- _Aim_:
Return every line of the items that contains the string "kern". Case counts.

Stored data entries:
┌──

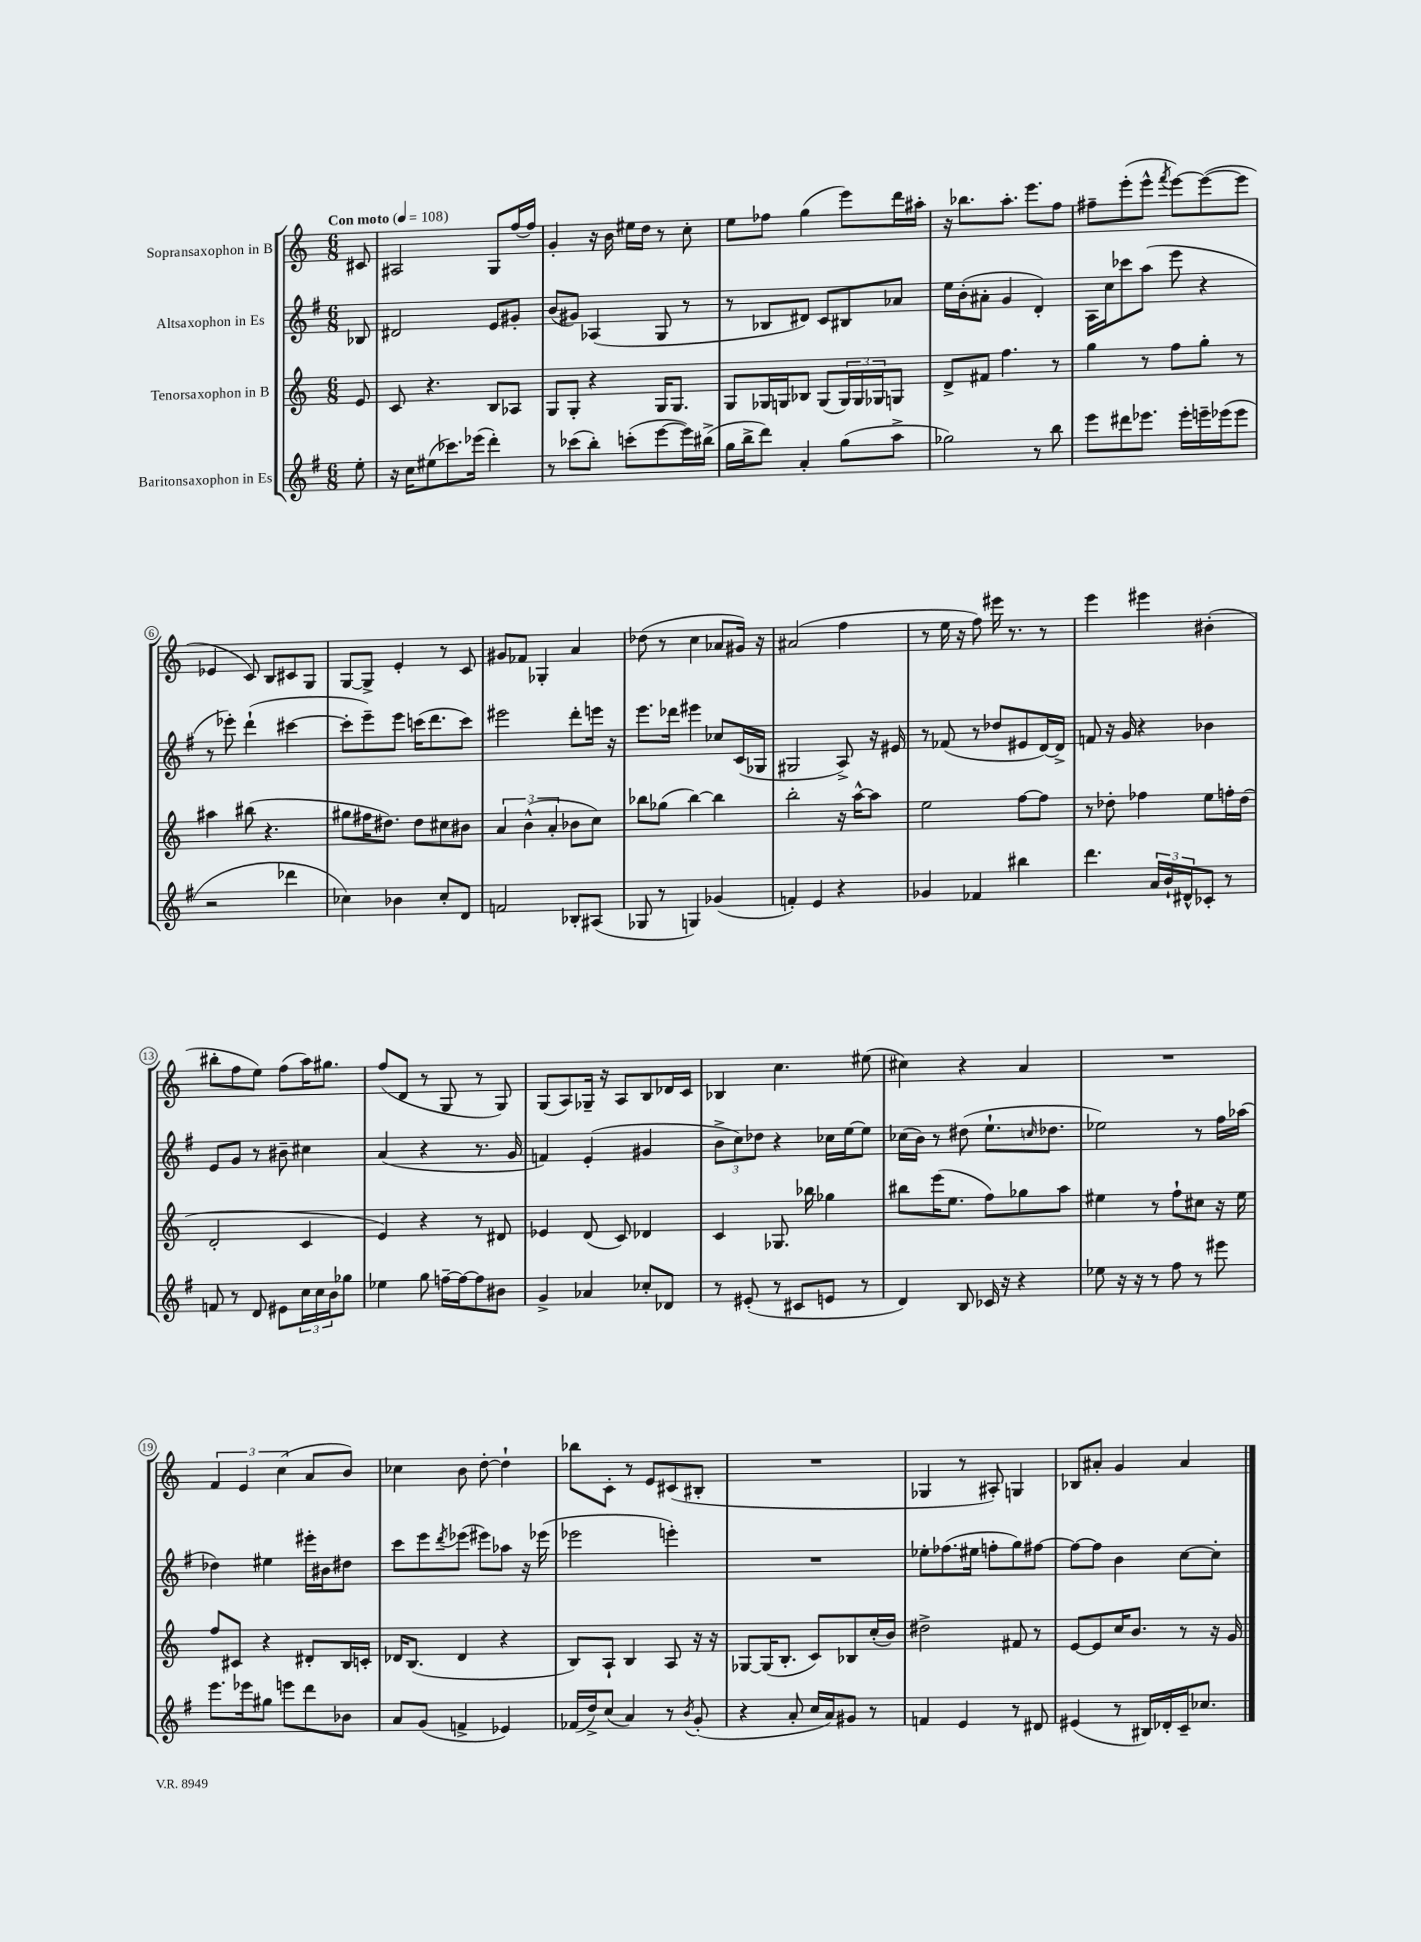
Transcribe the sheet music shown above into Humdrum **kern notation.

**kern	**kern	**kern	**kern
*staff4	*staff3	*staff2	*staff1
*clefG2	*clefG2	*clefG2	*clefG2
*k[f#]	*k[]	*k[f#]	*k[]
*M6/8	*M6/8	*M6/8	*M6/8
*MM108	*MM108	*MM108	*MM108
8ee'	8e	8B-	8c#
=	=	=	=
16r	8c	2d#	2A#
16cc	.	.	.
(8ee#	4.r	.	.
8.ccc-)	.	.	.
(16eee-	.	.	.
4ddd')	8B	8e	8G
.	8A-	8g#'	[16ff
.	.	.	16ff]
=	=	=	=
8r	8G	(8b	4g'
(8ccc-	8G'	8g#)	.
8bb')	4r	(4A-	16r
.	.	.	16b
(8ccc'	.	.	16ee#
.	.	.	16dd
[8eee	16G	8G	8r
.	8.G	.	.
16eee])	.	8r	8cc'
(16bb#^	.	.	.
=	=	=	=
16gg	8G	8r	8ee
16bb^	.	.	.
8ddd)	16G-	8B-	8ff-
.	16G	.	.
4a'	8B-	8d#)	(4gg
.	(8G	8c	.
(8gg	24G)	8B#	8eee)
.	24G	.	.
.	24G-	.	.
8aa^	8G	8a-	16ddd
.	.	.	16aa#'
=	=	=	=
2gg-)	8d^	16ee	16r
.	.	(16b'	8.bb-
.	8f#	8a#'	.
.	4.ff	4g	8.aa'
.	.	.	8.eee
8r	.	4d')	.
8bb	8r	.	8ff
=	=	=	=
8eee	4gg	16A	8ff#~
.	.	16cc	.
8ddd#	.	8ccc-	(8eee'
8.eee-	8r	(8aa	8eee^^
.	.	.	8qfff
.	8ff	8eee	[8eee)
16eee-'	.	.	.
16eee~	8gg'	4r	(8eee_
(16eee-	.	.	.
8eee-	8r	.	8eee]
=	=	=	=
2r	4aa#	8r	4e-
.	.	8eee-')	.
.	(8bb#	(4ddd`	8c)
.	4.r	.	8B
4ddd-	.	[4ccc#	8c#
.	.	.	8G
=	=	=	=
4cc-)	8gg#	8ccc#']	[8G
.	16ff#	8eee~)	8G^]
.	8.dd#)	.	.
4b-	.	8eee	4e'
.	8dd#	(16ccc	.
.	.	8.ddd	.
8cc-'	8cc#	.	8r
8d	8b#	8ccc)	8c
=	=	=	=
2f	6a	2eee#	8g#
.	.	.	8f-
.	(6b^^	.	.
.	.	.	4G-'
.	6a'	.	.
8B-'	8b-	8ddd'	4a
(8A#	8cc)	16eee	.
.	.	16r	.
=	=	=	=
8G-	8bb-	8.eee	(8dd-
8r	(8gg-	.	8r
.	.	16ddd-	.
4G)	[4bb-)	4eee#	4cc
(4g-	4bb-]	8cc-	8a-
.	.	(16c	16g#)
.	.	16G-	16r
=	=	=	=
4f')	2bb'	2G#	(2a#
4e	.	.	.
4r	16r	8A^)	4ff
.	[16aa^^	.	.
.	8aa]	16r	.
.	.	16e#	.
=	=	=	=
4g-	2ee	8r	8r
.	.	(8f-	16ee
.	.	.	16r
4f-	.	8r	8ff)
.	.	8dd-	16eee#
.	.	.	8.r
4bb#	[8ff	8e#	.
.	8ff]	[16d)	8r
.	.	16d^]	.
=	=	=	=
4.ddd	8r	8f	4eee
.	8dd-'	16r	.
.	.	16g	.
.	4ff-	4r	4eee#
24a	.	.	.
24b`	.	.	.
24d#^^	.	.	.
8c-'	8ee	4b-	(4b#'
8r	16ff'	.	.
.	(16dd-	.	.
=	=	=	=
8f	2d'	8e	8bb#'
8r	.	8g	8ff
8d	.	8r	8ee)
8e#	.	8b#~	(8ff
24cc	4c	4cc#	16aa)
24cc	.	.	.
.	.	.	8.gg#
24b	.	.	.
8gg-	.	.	.
=	=	=	=
4ee-	4e)	(4a	(8ff
.	.	.	8d
8gg	4r	4r	8r
[16ff~	.	.	8G
16ff_	.	.	.
8ff]	8r	8.r	8r
8b#	8d#	.	8G)
.	.	16g	.
=	=	=	=
4g^	4e-	4f)	(8G
.	.	.	8A)
4a-	(8d	(4e'	16G-~
.	.	.	16r
.	8c)	.	8A
8cc-'	4d-	4g#	8B
8d-	.	.	16d-
.	.	.	16c
=	=	=	=
8r	4c	12b^	4B-
.	.	12cc)	.
(8e#'	.	.	.
.	.	12dd-	.
8r	8.G-	4r	4.cc
8c#	.	.	.
.	16bb-	.	.
8e	4gg-	16cc-	.
.	.	[16ee	.
8r	.	8ee]	(8ee#
=	=	=	=
4d)	8bb#	(16cc-	4cc#)
.	.	16b)	.
.	(16eee	8r	.
.	8.ee	.	.
8B	.	(8dd#	4r
16c-	8ff)	8.ee`	.
16r	.	.	.
4r	8gg-	.	4a
.	.	16qqcc	.
.	.	8.dd-	.
.	8aa	.	.
=	=	=	=
8ee-	4ee#	2ee-)	2.r
16r	.	.	.
16r	.	.	.
8r	8r	.	.
8ff#	8ff`	.	.
8r	8cc#	8r	.
8eee#	16r	16ff#	.
.	16ee#	(16aa-	.
=	=	=	=
8.eee	8ff	4dd-)	6f
.	8c#	.	.
.	.	.	6e
16eee-	.	.	.
8gg#	4r	4ee#	.
.	.	.	(6cc
8eee	.	.	.
8ddd	8d#'	16eee#'	8a
.	.	16b#	.
8b-	16B	8dd#	8b)
.	16c'	.	.
=	=	=	=
8a	16d-	8ccc	4cc-
.	(8.B	.	.
(8g	.	8eee	.
.	.	8qddd	.
4f^	4d-	(8eee-	8b
.	.	8eee#)	[8dd'
4e-)	4r	8aa-	4dd`]
.	.	16r	.
.	.	(16eee-	.
=	=	=	=
(16f-	8B)	2eee-	8bb-
16dd^)	.	.	.
(8cc	8A`	.	8c'
4a)	4B	.	8r
.	.	.	8e
8r	8A	4eee')	(8c#
8qb	.	.	.
(8g'	16r	.	8B#'
.	16r	.	.
=	=	=	=
4r	[8G-	2.r	2.r
.	(16G-]	.	.
.	8.B'	.	.
8a'	.	.	.
16cc	8c)	.	.
16a)	.	.	.
8g#	8B-	.	.
8r	(16cc'	.	.
.	16b)	.	.
=	=	=	=
4f	2dd#^	8ee-'	4G-
.	.	(8.ff-	.
4e	.	.	8r
.	.	16ee#	.
.	.	8ff'	8A#')
8r	8f#	8gg)	4G
8d#	8r	[8ff#	.
=	=	=	=
(4e#	[8e	8ff#_	8B-
.	8e]	8ff#]	8a#'
8r	16cc	4b	4g
.	8.b	.	.
16B#)	.	.	.
16d-'	.	.	.
16c~	8r	[8cc	4a#
8.cc-	.	.	.
.	16r	8cc']	.
.	16g	.	.
==	==	==	==
*-	*-	*-	*-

└──

- _Worked solution_:
Transcribe the sheet music shown above into Humdrum **kern notation.
**kern	**kern	**kern	**kern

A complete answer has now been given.